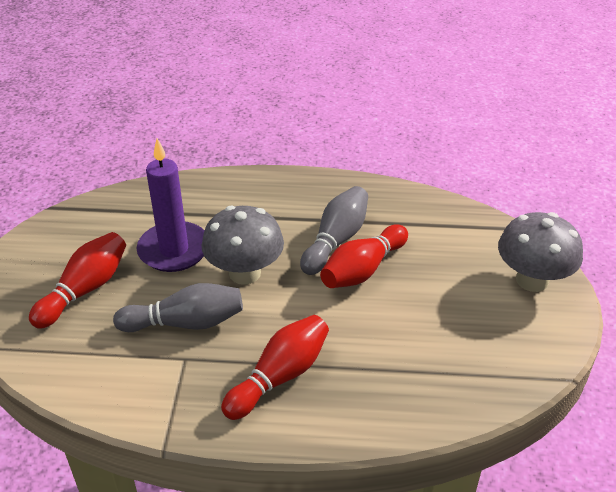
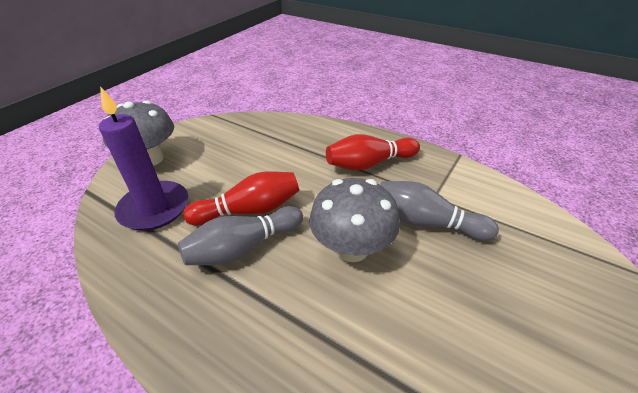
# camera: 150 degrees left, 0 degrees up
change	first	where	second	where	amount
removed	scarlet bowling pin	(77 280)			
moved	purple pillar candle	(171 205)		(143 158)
◇ ◇ ◇ ◇
YOUR ASSIGNMENT: The material above is to be repeated word for word, with no images kept.

RESULT OF THE EXERCISE:
# camera: 150 degrees left, 0 degrees up
change	first	where	second	where	amount
removed	scarlet bowling pin	(77 280)			
moved	purple pillar candle	(171 205)		(143 158)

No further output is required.